◆ WORK ITEM
Below are the records; give again exactly the line with "(252, 414) = (321, 583): blue", the line with "(443, 394) = (412, 293): green", and each line that lies between them, and nothing besides.

Spatial reasoning data:
-----
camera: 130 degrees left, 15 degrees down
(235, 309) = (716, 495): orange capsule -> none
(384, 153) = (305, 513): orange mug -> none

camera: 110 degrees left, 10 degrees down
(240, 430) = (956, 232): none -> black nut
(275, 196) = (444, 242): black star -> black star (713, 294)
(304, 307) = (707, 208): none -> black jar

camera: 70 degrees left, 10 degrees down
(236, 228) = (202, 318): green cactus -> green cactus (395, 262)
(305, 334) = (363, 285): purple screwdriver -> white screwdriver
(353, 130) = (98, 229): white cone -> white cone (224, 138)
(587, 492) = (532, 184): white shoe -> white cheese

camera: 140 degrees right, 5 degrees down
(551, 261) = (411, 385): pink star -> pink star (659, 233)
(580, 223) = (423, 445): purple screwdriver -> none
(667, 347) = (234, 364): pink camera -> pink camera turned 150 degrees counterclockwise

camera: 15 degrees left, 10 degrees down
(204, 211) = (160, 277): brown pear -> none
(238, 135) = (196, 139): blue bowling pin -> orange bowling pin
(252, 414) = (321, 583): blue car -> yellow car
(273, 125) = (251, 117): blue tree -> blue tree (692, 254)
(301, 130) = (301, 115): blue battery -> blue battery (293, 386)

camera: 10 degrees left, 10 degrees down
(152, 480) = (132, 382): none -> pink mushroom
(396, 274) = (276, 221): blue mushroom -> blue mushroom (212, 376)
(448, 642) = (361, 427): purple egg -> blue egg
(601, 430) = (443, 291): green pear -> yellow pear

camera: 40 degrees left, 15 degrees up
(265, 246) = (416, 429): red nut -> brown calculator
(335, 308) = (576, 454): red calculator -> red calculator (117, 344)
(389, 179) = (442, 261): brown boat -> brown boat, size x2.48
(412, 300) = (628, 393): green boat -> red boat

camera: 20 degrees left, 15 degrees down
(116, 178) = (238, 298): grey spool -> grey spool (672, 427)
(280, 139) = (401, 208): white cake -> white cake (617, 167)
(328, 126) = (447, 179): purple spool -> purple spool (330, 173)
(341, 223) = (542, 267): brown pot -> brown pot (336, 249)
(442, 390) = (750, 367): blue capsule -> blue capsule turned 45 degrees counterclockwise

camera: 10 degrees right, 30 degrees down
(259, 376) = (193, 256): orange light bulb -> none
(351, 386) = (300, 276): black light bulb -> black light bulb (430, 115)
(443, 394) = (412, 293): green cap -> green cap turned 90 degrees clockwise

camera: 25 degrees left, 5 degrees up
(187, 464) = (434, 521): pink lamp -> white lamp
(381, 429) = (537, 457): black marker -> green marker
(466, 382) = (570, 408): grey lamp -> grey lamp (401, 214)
-----
◆ OUTPUT BELOW
(252, 414) = (321, 583): blue car -> yellow car
(273, 125) = (251, 117): blue tree -> blue tree (692, 254)
(301, 130) = (301, 115): blue battery -> blue battery (293, 386)

camera: 10 degrees left, 10 degrees down
(152, 480) = (132, 382): none -> pink mushroom
(396, 274) = (276, 221): blue mushroom -> blue mushroom (212, 376)
(448, 642) = (361, 427): purple egg -> blue egg
(601, 430) = (443, 291): green pear -> yellow pear

camera: 40 degrees left, 15 degrees up
(265, 246) = (416, 429): red nut -> brown calculator
(335, 308) = (576, 454): red calculator -> red calculator (117, 344)
(389, 179) = (442, 261): brown boat -> brown boat, size x2.48
(412, 300) = (628, 393): green boat -> red boat

camera: 20 degrees left, 15 degrees down
(116, 178) = (238, 298): grey spool -> grey spool (672, 427)
(280, 139) = (401, 208): white cake -> white cake (617, 167)
(328, 126) = (447, 179): purple spool -> purple spool (330, 173)
(341, 223) = (542, 267): brown pot -> brown pot (336, 249)
(442, 390) = (750, 367): blue capsule -> blue capsule turned 45 degrees counterclockwise

camera: 10 degrees right, 30 degrees down
(259, 376) = (193, 256): orange light bulb -> none
(351, 386) = (300, 276): black light bulb -> black light bulb (430, 115)
(443, 394) = (412, 293): green cap -> green cap turned 90 degrees clockwise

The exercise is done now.